- Opening Delimiter -
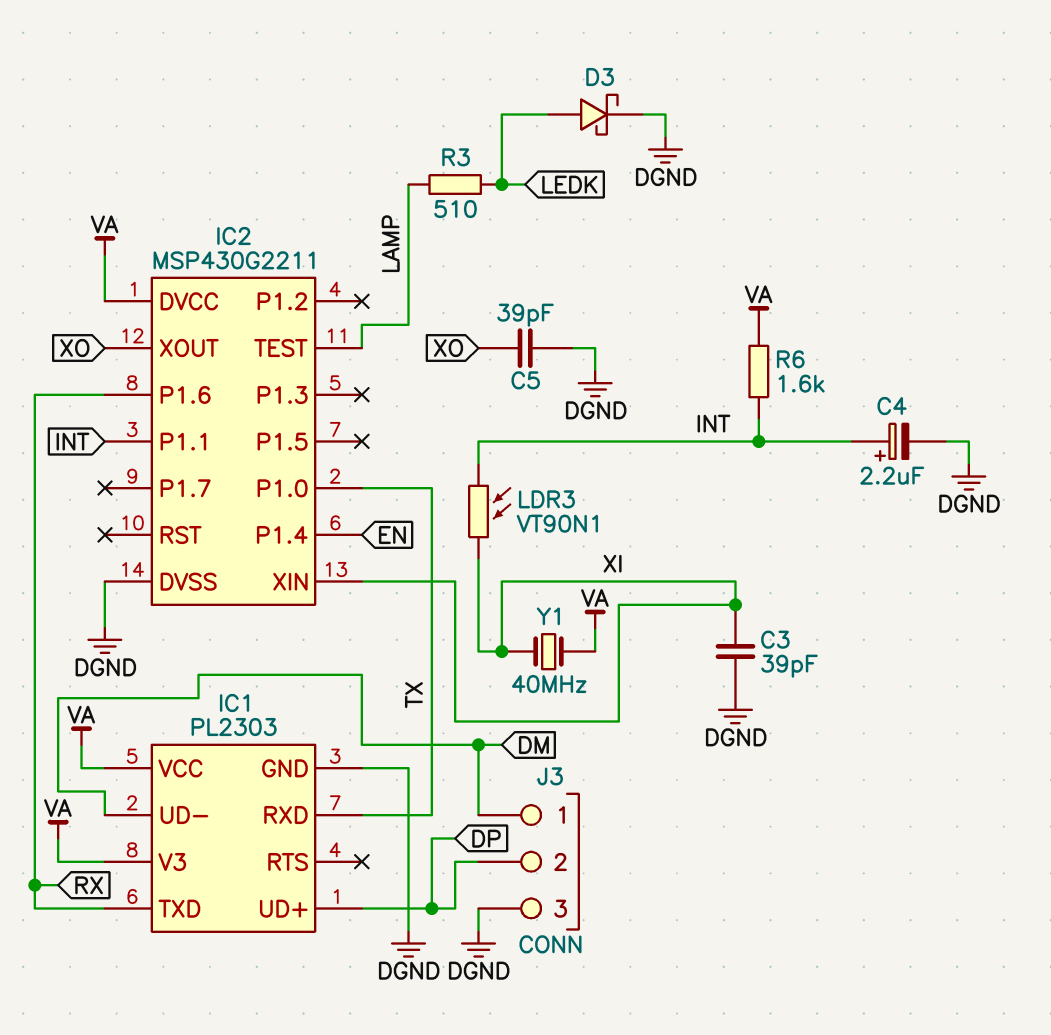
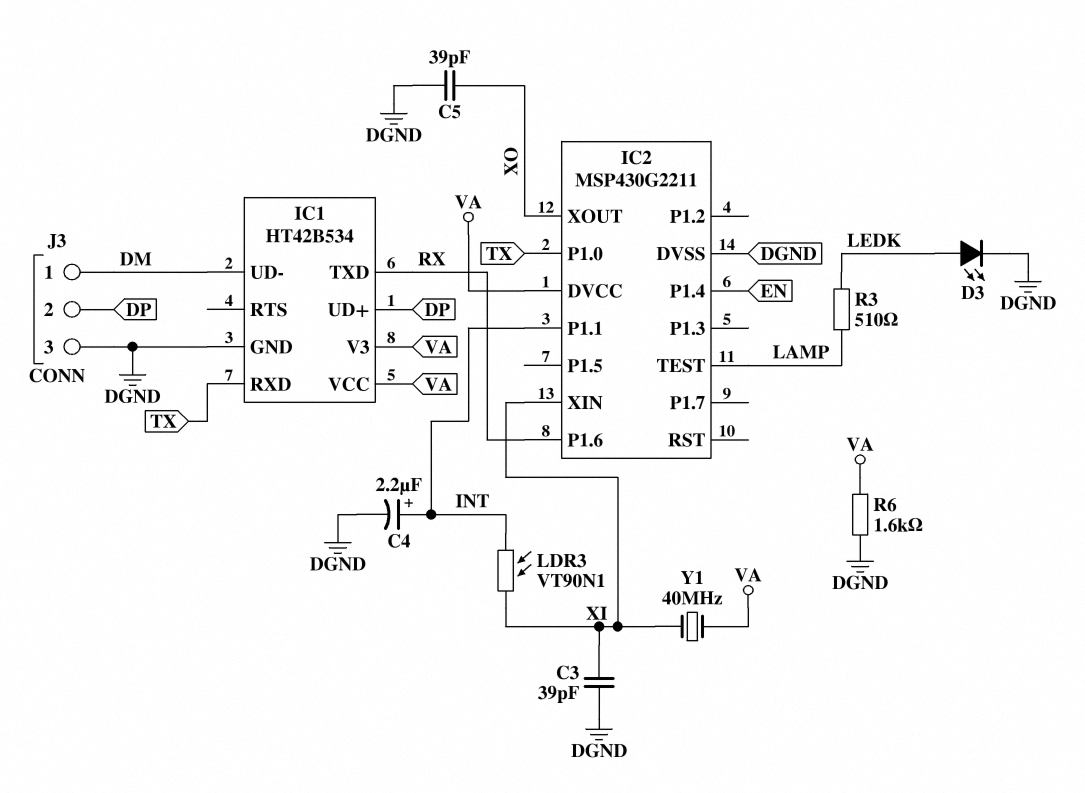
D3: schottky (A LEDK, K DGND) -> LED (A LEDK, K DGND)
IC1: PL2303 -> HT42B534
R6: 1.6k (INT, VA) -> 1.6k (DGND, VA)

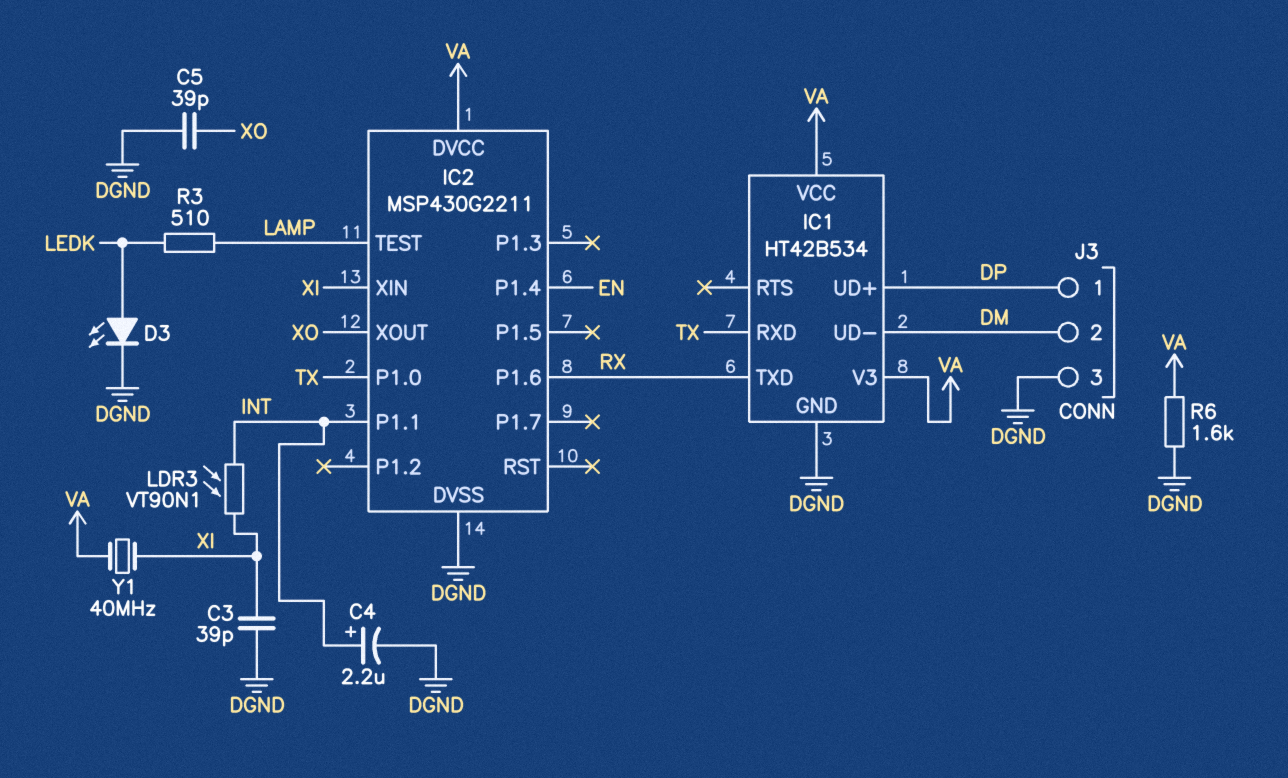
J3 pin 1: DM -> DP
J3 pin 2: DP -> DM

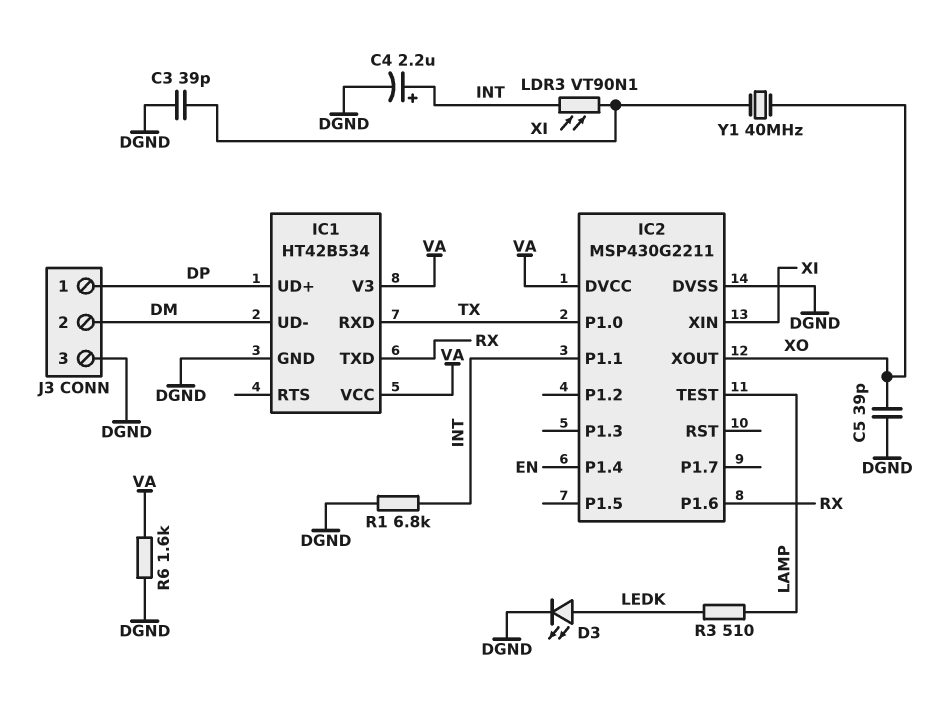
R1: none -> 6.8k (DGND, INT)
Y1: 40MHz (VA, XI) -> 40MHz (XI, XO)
- Closing Delimiter -
▶ _Your instructions_
Transcribe the data completely. No pictures should appear in the transcription.

▶ _Finished exercise_
D3: schottky (A LEDK, K DGND) -> LED (A LEDK, K DGND)
IC1: PL2303 -> HT42B534
R6: 1.6k (INT, VA) -> 1.6k (DGND, VA)

J3 pin 1: DM -> DP
J3 pin 2: DP -> DM

R1: none -> 6.8k (DGND, INT)
Y1: 40MHz (VA, XI) -> 40MHz (XI, XO)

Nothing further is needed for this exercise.